HOW TO COMPLETE THIS TASK:
Write out every record exactly as it appears. Skip the pictures.

THE RECORDS:
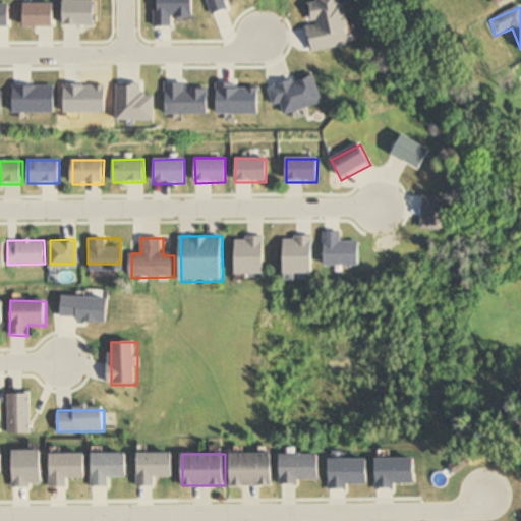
[(274,486),(274,454),(232,454),(232,486),(274,486)]
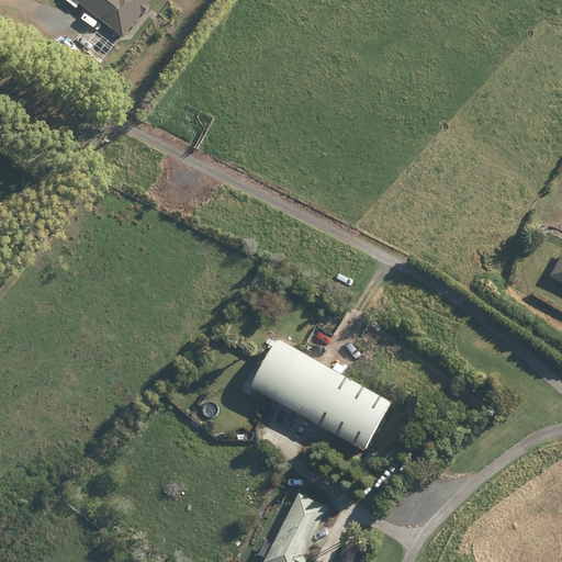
[(67,0),(66,1),(77,10),(82,3),(78,0),(67,0)]
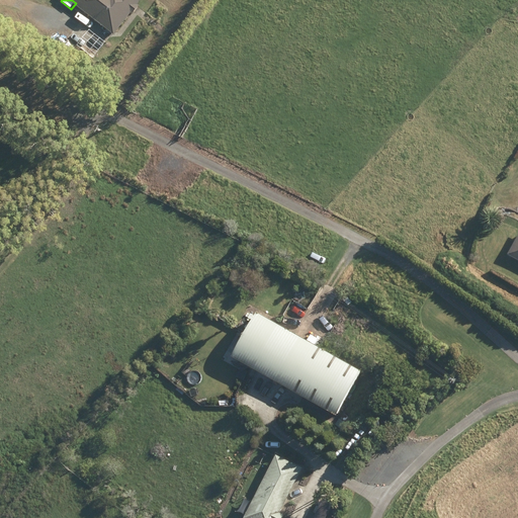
[(73,0),(116,34),(135,13),(136,14),(143,5),(141,4),(144,0),(73,0)]
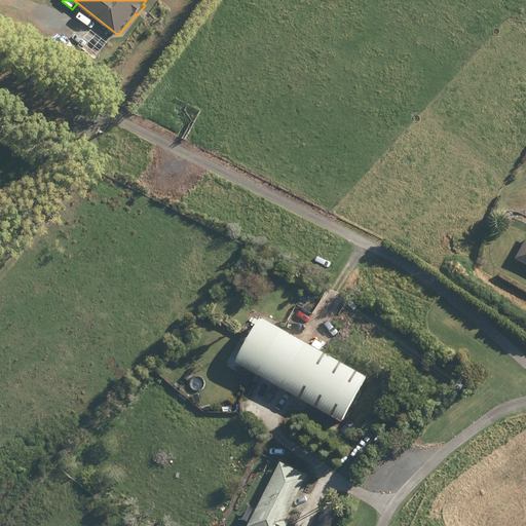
[(525,234),(514,258),(525,264),(525,234)]
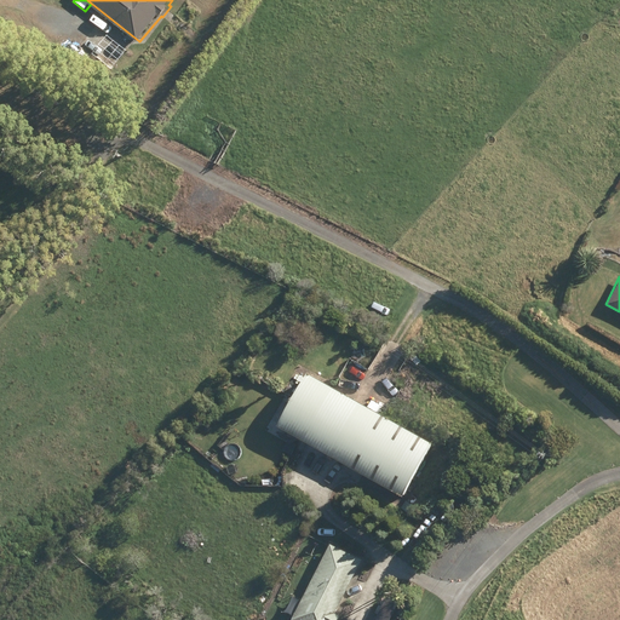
[(274,425),(400,495),(429,445),(304,373),(274,425)]
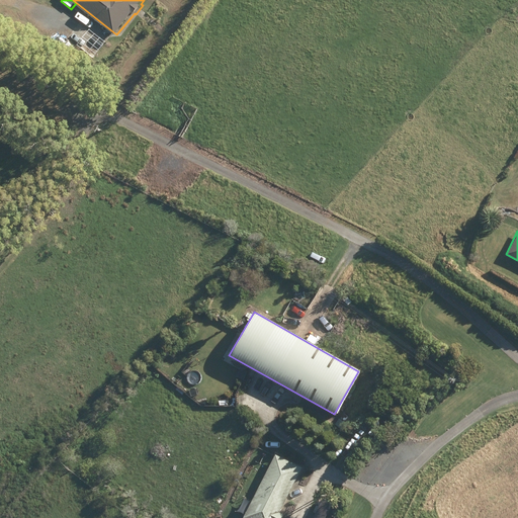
[(242,517),(281,517),(283,515),(279,513),(301,467),(274,454),(242,517)]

THE ANSWER:
[(274,486),(274,454),(232,454),(232,486),(274,486)]
[(67,0),(66,1),(77,10),(82,3),(78,0),(67,0)]
[(73,0),(116,34),(135,13),(136,14),(143,5),(141,4),(144,0),(73,0)]
[(525,234),(514,258),(525,264),(525,234)]
[(274,425),(400,495),(429,445),(304,373),(274,425)]
[(242,517),(281,517),(283,515),(279,513),(301,467),(274,454),(242,517)]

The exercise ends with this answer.